• EXERCISE:
Your answer must consist solely of the line containing "yellow brick E1" and each line after it through the end of the data, copied exactly.

• COLLECTED DATA:
# # #

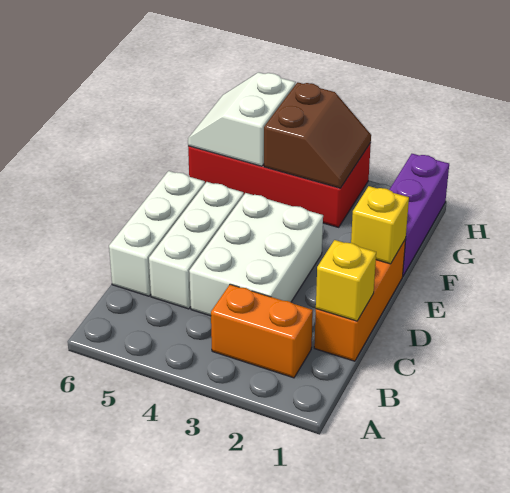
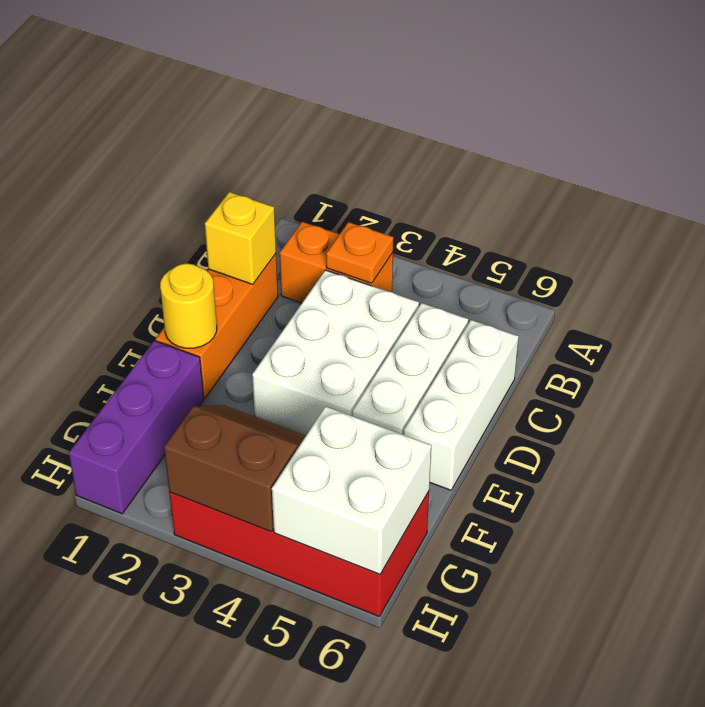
none -> orange plate B3 level 2
yellow brick E1 level 2 -> yellow round brick E1 level 2
brown slope G3:H4 level 2 top 4 -> brown slope G3:H4 level 2 top H
white slope G5:H6 level 2 top 5 -> white brick G5:H6 level 2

# # #

• ANSWER TO THE PROBLEM:
yellow brick E1 level 2 -> yellow round brick E1 level 2
brown slope G3:H4 level 2 top 4 -> brown slope G3:H4 level 2 top H
white slope G5:H6 level 2 top 5 -> white brick G5:H6 level 2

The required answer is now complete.